# Problem statement
Locate every line in the records below that contains the string "leafy" and copy each of those lines.

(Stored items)
===============
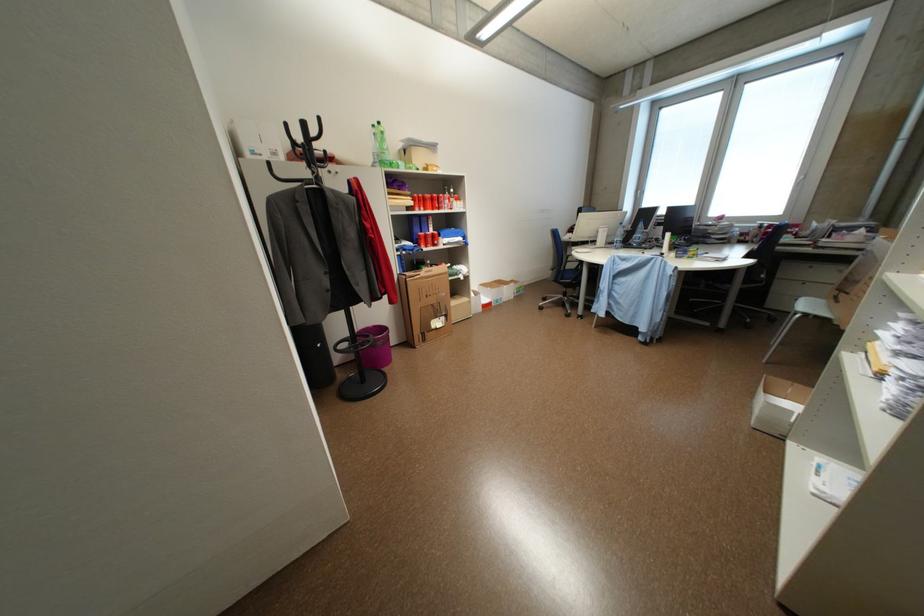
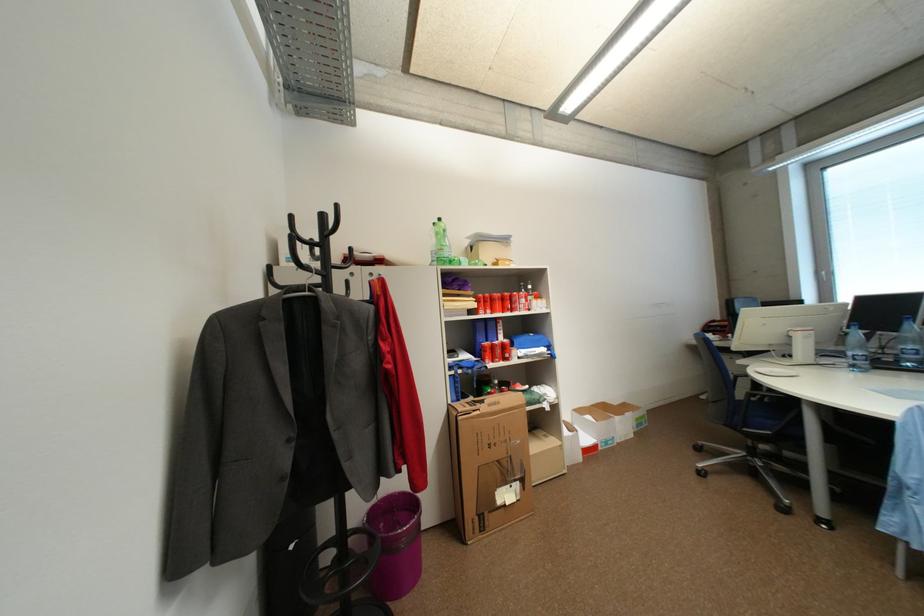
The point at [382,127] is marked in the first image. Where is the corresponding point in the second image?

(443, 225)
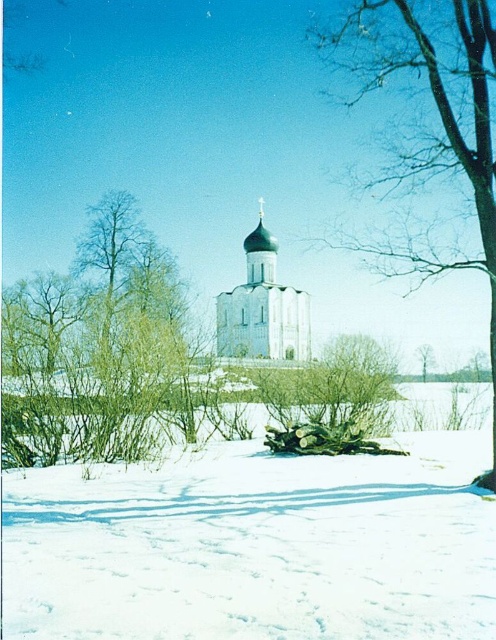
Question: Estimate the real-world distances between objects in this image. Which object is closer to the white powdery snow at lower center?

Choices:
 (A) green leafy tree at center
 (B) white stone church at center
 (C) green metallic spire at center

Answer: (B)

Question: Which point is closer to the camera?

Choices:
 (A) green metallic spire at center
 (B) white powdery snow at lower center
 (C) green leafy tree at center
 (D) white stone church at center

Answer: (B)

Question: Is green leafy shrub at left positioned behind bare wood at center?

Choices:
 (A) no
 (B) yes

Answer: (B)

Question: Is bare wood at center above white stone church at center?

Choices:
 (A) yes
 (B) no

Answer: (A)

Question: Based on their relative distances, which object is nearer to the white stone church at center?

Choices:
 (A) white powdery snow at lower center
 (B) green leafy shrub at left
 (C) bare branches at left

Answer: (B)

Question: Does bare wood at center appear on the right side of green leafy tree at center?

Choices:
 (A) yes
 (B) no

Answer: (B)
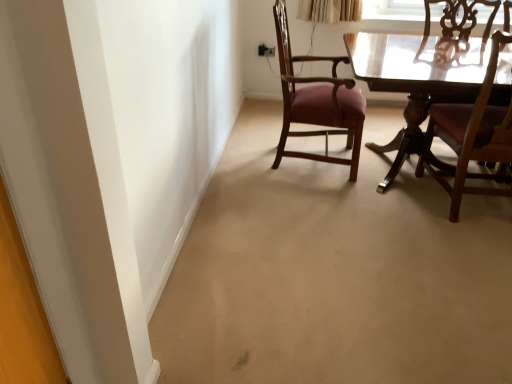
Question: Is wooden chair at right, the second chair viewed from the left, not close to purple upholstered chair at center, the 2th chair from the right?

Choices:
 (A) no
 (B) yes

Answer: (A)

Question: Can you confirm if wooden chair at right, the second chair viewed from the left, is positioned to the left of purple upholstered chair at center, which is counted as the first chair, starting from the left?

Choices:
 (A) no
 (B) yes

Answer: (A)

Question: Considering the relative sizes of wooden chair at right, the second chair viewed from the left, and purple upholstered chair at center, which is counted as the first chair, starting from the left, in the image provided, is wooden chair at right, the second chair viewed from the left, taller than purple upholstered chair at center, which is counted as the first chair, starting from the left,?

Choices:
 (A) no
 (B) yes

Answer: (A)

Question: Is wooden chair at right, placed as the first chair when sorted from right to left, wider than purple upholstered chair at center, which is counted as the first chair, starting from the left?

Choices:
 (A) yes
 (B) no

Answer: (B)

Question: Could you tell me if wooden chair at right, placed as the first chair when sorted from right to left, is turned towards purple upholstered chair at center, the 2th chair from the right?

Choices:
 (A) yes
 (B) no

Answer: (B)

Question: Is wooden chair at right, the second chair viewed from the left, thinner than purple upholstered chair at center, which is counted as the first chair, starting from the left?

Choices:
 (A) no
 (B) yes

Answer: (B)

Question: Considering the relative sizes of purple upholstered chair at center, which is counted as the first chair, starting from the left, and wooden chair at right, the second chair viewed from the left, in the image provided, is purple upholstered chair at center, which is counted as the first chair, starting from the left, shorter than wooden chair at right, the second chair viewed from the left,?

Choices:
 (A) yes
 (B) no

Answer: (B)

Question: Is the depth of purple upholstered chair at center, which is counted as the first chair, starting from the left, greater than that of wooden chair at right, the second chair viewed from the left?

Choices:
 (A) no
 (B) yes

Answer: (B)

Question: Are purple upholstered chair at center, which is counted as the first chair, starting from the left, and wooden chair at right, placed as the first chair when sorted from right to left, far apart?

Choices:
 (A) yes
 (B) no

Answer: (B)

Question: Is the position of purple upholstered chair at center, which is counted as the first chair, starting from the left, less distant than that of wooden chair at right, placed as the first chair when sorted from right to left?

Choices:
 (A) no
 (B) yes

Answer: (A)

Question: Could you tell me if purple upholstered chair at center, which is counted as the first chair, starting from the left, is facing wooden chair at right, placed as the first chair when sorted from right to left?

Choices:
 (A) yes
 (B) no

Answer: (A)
===============
# Exercise answer
 (A) green leafy tree at center
 (C) green leafy tree at center
Question: Is green leafy shrub at left positioned behind bare wood at center?
 (B) green leafy shrub at left
Question: Does bare wood at center appear on the right side of green leafy tree at center?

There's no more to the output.